The response should contain every record, reproduced exactly.
☆ ☆ ☆
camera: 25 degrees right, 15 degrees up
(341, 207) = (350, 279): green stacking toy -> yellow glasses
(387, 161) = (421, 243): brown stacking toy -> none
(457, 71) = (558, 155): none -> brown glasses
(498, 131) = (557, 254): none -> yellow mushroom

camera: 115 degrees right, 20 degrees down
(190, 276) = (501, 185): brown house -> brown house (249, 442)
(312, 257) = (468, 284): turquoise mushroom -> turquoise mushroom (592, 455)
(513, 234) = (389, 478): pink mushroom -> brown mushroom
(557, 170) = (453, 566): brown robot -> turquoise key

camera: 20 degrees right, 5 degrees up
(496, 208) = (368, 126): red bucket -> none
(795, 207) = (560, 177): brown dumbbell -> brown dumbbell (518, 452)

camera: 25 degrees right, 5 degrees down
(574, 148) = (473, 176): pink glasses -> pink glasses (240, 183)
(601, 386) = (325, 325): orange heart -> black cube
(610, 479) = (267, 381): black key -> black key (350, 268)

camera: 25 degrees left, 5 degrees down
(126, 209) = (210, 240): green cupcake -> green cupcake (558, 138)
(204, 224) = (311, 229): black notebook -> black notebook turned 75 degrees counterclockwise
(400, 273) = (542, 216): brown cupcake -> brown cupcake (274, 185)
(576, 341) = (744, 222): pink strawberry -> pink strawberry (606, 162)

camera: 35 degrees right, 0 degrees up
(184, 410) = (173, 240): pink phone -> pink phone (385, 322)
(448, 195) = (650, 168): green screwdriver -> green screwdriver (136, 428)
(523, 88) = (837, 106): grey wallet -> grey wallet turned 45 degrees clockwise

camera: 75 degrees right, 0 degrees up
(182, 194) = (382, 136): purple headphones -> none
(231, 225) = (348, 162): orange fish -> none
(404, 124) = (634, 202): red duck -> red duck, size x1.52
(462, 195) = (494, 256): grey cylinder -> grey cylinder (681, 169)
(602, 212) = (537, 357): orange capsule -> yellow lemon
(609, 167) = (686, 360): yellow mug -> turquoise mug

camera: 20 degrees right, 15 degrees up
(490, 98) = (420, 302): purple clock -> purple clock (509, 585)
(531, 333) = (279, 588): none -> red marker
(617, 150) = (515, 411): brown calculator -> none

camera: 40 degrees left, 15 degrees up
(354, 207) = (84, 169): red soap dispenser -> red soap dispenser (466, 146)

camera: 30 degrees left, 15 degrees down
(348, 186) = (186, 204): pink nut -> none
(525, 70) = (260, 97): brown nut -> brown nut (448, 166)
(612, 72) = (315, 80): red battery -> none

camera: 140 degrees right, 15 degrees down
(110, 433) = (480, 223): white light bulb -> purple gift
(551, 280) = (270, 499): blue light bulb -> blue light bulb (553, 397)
☆ ☆ ☆
> Answer section:
camera: 25 degrees right, 15 degrees up
(341, 207) = (350, 279): green stacking toy -> yellow glasses
(387, 161) = (421, 243): brown stacking toy -> none
(457, 71) = (558, 155): none -> brown glasses
(498, 131) = (557, 254): none -> yellow mushroom

camera: 115 degrees right, 20 degrees down
(190, 276) = (501, 185): brown house -> brown house (249, 442)
(312, 257) = (468, 284): turquoise mushroom -> turquoise mushroom (592, 455)
(513, 234) = (389, 478): pink mushroom -> brown mushroom
(557, 170) = (453, 566): brown robot -> turquoise key

camera: 20 degrees right, 5 degrees up
(496, 208) = (368, 126): red bucket -> none
(795, 207) = (560, 177): brown dumbbell -> brown dumbbell (518, 452)

camera: 25 degrees right, 5 degrees down
(574, 148) = (473, 176): pink glasses -> pink glasses (240, 183)
(601, 386) = (325, 325): orange heart -> black cube
(610, 479) = (267, 381): black key -> black key (350, 268)

camera: 25 degrees left, 5 degrees down
(126, 209) = (210, 240): green cupcake -> green cupcake (558, 138)
(204, 224) = (311, 229): black notebook -> black notebook turned 75 degrees counterclockwise
(400, 273) = (542, 216): brown cupcake -> brown cupcake (274, 185)
(576, 341) = (744, 222): pink strawberry -> pink strawberry (606, 162)

camera: 35 degrees right, 0 degrees up
(184, 410) = (173, 240): pink phone -> pink phone (385, 322)
(448, 195) = (650, 168): green screwdriver -> green screwdriver (136, 428)
(523, 88) = (837, 106): grey wallet -> grey wallet turned 45 degrees clockwise

camera: 75 degrees right, 0 degrees up
(182, 194) = (382, 136): purple headphones -> none
(231, 225) = (348, 162): orange fish -> none
(404, 124) = (634, 202): red duck -> red duck, size x1.52
(462, 195) = (494, 256): grey cylinder -> grey cylinder (681, 169)
(602, 212) = (537, 357): orange capsule -> yellow lemon
(609, 167) = (686, 360): yellow mug -> turquoise mug

camera: 20 degrees right, 15 degrees up
(490, 98) = (420, 302): purple clock -> purple clock (509, 585)
(531, 333) = (279, 588): none -> red marker
(617, 150) = (515, 411): brown calculator -> none

camera: 40 degrees left, 15 degrees up
(354, 207) = (84, 169): red soap dispenser -> red soap dispenser (466, 146)

camera: 30 degrees left, 15 degrees down
(348, 186) = (186, 204): pink nut -> none
(525, 70) = (260, 97): brown nut -> brown nut (448, 166)
(612, 72) = (315, 80): red battery -> none

camera: 140 degrees right, 15 degrees down
(110, 433) = (480, 223): white light bulb -> purple gift
(551, 280) = (270, 499): blue light bulb -> blue light bulb (553, 397)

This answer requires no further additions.